Directions for this task
Below are several entries. Transcribe exactly those lines that fall from the one with "<291,40,37,45> to <650,263,65,38>" through the one with "<224,367,72,74> to <161,506,94,50>", end lines included.

Exercise inputs
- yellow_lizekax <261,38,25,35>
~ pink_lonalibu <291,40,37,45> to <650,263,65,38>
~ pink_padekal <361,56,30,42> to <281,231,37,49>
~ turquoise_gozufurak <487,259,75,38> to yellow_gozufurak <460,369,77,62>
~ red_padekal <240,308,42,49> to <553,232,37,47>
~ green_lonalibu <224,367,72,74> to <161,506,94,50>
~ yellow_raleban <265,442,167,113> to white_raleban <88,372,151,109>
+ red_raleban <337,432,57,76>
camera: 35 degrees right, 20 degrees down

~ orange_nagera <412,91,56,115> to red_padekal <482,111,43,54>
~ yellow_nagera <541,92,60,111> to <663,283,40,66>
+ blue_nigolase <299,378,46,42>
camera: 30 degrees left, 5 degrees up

--

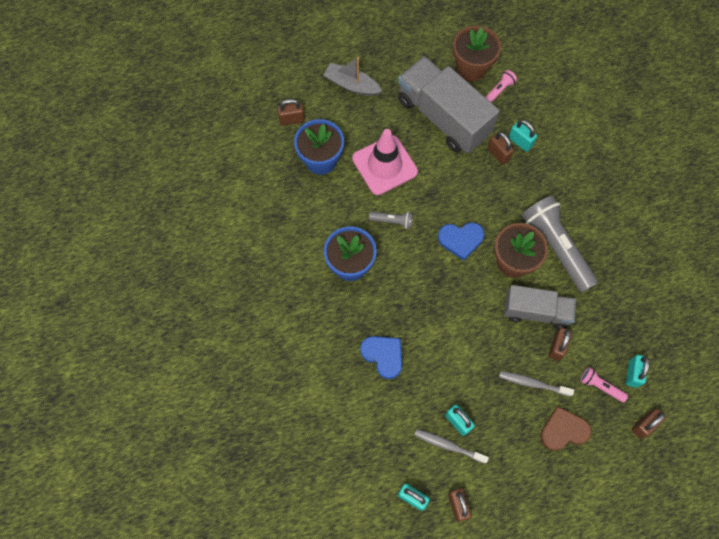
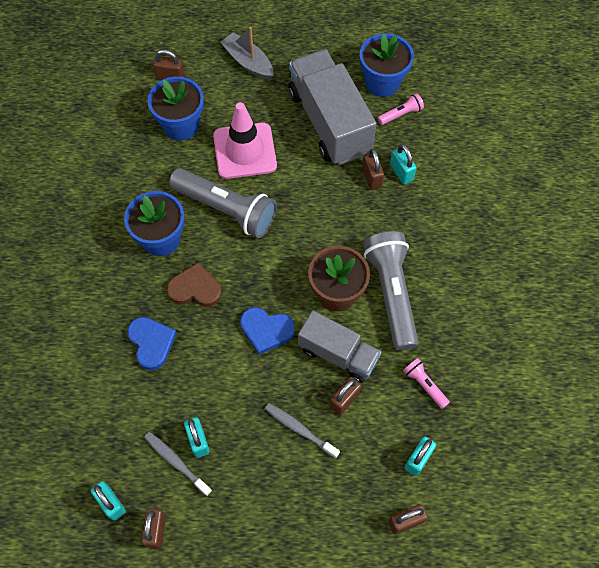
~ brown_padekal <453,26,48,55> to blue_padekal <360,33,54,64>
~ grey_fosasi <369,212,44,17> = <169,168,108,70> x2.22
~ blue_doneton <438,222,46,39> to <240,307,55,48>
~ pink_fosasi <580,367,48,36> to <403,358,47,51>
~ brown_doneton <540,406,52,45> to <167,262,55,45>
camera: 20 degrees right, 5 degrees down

Written response
~ pink_lonalibu <291,40,37,45> to <650,263,65,38>
~ pink_padekal <361,56,30,42> to <281,231,37,49>
~ turquoise_gozufurak <487,259,75,38> to yellow_gozufurak <460,369,77,62>
~ red_padekal <240,308,42,49> to <553,232,37,47>
~ green_lonalibu <224,367,72,74> to <161,506,94,50>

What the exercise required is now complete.